**Records for the task:**

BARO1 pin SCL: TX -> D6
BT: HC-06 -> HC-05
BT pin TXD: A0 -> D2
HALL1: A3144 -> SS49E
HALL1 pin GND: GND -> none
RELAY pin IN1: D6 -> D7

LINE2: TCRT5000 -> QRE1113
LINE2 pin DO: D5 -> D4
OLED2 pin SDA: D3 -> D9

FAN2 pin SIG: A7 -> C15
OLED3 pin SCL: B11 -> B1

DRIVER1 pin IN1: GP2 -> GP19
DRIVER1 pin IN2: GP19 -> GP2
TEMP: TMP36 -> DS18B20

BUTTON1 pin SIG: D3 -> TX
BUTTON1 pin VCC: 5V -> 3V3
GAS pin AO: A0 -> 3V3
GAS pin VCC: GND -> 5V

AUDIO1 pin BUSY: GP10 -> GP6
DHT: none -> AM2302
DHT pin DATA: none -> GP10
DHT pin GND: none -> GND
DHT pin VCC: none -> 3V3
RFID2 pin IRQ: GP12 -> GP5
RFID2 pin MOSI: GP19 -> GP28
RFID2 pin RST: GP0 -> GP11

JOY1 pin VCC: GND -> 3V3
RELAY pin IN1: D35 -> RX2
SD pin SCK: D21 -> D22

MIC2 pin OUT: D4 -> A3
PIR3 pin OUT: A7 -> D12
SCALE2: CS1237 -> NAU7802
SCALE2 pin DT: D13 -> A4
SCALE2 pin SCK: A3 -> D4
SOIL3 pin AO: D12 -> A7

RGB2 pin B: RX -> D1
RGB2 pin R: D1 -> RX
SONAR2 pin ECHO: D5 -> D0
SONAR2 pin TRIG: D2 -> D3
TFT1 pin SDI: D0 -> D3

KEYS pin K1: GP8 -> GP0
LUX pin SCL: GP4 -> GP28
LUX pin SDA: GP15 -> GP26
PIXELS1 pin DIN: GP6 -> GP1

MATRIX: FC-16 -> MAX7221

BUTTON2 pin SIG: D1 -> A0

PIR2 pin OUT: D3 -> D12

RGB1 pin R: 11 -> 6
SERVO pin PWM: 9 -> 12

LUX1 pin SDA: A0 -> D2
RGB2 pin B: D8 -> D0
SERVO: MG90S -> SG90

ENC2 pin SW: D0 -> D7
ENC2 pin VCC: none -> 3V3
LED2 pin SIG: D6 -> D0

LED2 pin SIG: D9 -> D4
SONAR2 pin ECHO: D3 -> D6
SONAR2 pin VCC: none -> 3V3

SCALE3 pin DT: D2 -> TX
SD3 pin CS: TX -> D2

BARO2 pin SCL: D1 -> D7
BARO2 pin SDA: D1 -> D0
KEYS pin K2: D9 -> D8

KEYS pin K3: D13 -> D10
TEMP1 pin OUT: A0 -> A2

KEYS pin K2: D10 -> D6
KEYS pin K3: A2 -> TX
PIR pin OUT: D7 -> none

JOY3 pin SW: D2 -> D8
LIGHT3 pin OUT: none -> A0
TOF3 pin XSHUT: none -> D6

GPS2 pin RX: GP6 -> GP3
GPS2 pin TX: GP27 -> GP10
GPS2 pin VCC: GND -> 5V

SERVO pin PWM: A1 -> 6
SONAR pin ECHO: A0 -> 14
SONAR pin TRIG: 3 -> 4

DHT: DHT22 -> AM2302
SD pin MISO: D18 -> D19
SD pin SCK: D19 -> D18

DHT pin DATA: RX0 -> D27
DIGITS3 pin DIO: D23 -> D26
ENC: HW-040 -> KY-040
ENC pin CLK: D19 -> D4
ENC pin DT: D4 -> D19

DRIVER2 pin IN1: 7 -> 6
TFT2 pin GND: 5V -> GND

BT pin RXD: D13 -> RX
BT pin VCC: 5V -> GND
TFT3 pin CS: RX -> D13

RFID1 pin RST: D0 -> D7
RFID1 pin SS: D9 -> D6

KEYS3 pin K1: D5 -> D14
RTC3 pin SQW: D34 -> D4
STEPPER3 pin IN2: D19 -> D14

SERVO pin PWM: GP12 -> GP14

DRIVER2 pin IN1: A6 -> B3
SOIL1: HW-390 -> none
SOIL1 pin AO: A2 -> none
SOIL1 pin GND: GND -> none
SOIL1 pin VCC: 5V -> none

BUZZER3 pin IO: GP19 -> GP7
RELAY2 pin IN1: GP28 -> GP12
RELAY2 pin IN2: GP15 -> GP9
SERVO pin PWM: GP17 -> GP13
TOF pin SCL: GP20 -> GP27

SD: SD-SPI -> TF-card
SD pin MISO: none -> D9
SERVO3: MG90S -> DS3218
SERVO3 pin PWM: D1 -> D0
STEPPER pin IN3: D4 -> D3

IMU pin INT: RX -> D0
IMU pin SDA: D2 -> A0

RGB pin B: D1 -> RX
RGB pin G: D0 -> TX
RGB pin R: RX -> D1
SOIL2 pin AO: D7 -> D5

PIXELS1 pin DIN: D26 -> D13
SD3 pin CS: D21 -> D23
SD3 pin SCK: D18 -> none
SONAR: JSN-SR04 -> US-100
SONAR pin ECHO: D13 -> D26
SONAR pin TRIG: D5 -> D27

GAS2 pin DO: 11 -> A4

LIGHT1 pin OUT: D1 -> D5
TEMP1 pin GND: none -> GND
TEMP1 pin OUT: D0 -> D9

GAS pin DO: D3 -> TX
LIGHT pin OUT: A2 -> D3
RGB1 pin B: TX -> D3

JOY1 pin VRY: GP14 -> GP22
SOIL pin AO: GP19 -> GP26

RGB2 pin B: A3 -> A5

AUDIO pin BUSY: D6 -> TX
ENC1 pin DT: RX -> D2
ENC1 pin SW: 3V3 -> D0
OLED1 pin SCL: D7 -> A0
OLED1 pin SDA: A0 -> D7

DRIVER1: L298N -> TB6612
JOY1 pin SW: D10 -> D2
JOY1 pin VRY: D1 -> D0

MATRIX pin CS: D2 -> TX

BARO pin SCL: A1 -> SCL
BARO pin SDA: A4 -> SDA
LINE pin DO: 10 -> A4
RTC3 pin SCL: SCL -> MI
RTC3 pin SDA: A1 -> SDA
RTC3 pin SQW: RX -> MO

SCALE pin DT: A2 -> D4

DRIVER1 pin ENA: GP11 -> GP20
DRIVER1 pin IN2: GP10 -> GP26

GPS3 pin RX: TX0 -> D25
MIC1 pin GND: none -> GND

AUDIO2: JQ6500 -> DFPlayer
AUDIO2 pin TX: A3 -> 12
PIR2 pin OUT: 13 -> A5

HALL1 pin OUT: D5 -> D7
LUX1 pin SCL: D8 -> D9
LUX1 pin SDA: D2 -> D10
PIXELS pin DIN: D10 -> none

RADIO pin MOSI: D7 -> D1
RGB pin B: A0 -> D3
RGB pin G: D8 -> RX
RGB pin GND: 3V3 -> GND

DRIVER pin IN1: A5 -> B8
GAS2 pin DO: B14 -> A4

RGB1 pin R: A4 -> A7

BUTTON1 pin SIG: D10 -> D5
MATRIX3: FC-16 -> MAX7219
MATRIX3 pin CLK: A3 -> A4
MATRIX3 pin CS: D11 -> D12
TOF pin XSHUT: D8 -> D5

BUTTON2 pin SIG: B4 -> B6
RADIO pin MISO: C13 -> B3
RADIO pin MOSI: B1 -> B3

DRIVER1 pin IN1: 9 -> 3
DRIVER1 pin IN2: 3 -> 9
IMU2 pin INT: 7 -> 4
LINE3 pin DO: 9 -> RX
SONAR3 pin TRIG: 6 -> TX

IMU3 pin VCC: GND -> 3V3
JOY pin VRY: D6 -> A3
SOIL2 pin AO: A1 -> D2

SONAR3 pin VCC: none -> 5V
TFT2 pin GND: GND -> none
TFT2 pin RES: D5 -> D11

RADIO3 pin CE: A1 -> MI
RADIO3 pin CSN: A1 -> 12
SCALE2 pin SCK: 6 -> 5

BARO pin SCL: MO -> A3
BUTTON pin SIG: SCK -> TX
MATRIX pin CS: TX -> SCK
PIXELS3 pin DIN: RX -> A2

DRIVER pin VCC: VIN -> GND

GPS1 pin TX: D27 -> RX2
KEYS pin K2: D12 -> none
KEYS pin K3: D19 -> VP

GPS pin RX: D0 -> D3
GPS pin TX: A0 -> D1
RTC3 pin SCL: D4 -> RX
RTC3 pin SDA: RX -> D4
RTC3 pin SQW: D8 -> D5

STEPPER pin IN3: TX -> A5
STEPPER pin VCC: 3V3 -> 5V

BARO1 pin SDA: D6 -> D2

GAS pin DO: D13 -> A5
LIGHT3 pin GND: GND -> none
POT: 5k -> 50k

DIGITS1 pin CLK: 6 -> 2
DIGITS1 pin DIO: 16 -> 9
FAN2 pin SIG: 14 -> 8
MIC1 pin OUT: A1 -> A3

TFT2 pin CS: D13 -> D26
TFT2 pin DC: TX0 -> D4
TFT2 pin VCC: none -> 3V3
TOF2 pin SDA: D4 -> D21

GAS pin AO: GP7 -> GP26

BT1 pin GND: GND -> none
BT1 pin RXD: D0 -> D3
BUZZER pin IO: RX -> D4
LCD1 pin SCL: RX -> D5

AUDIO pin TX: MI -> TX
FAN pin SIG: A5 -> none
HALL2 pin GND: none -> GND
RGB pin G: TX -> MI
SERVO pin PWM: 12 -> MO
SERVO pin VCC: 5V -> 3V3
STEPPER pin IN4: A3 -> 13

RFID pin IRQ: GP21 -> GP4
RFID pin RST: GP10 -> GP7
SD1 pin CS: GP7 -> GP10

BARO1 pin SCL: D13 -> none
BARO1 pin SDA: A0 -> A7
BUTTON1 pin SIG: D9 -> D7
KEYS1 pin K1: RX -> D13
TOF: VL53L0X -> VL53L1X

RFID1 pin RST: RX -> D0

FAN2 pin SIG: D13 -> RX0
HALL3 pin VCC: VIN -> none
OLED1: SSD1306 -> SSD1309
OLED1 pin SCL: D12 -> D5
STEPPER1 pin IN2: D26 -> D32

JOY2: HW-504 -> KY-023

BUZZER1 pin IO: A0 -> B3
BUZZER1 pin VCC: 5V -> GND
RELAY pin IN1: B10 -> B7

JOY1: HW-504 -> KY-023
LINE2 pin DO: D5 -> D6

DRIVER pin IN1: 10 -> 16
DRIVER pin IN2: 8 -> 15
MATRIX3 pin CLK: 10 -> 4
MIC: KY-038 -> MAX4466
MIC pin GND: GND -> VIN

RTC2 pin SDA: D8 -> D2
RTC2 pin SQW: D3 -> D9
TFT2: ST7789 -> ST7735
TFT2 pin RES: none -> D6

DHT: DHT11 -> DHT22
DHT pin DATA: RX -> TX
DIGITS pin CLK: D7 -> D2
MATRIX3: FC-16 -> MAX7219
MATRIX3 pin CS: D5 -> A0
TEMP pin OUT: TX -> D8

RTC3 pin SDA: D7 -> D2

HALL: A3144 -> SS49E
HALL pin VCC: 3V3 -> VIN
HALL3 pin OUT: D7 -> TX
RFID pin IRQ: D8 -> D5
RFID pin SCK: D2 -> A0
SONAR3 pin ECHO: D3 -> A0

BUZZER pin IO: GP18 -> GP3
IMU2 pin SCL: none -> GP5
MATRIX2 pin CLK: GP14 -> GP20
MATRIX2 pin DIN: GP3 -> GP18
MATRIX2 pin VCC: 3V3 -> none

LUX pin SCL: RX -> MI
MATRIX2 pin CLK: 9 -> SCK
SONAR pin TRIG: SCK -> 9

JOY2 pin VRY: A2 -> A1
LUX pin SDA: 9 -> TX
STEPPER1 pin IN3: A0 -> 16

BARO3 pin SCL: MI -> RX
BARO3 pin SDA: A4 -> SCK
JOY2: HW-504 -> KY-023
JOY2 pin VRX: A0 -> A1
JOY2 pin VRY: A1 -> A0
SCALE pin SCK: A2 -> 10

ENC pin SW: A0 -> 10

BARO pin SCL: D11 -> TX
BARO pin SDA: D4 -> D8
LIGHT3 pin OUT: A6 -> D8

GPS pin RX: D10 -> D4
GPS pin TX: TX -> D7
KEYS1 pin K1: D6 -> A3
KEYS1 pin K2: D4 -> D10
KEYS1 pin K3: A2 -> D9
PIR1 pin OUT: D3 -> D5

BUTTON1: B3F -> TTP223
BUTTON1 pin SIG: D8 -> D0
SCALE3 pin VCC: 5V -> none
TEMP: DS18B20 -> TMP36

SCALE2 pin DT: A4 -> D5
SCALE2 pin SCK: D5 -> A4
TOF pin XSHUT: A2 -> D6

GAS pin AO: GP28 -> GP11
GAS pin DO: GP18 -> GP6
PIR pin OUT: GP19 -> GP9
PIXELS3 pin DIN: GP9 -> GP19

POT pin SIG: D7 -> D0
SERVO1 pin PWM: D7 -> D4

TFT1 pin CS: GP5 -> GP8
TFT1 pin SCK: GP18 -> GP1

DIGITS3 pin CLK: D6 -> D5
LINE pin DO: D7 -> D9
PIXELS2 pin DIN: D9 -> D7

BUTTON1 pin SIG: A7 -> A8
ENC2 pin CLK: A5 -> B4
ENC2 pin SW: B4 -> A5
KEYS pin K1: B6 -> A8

**Work to complete:**
Only the lines from the beginning of the listing through the line containing "OLED3 pin SCL: B11 -> B1" are wanted, each restated word for word.

**Solved exercise:**
BARO1 pin SCL: TX -> D6
BT: HC-06 -> HC-05
BT pin TXD: A0 -> D2
HALL1: A3144 -> SS49E
HALL1 pin GND: GND -> none
RELAY pin IN1: D6 -> D7

LINE2: TCRT5000 -> QRE1113
LINE2 pin DO: D5 -> D4
OLED2 pin SDA: D3 -> D9

FAN2 pin SIG: A7 -> C15
OLED3 pin SCL: B11 -> B1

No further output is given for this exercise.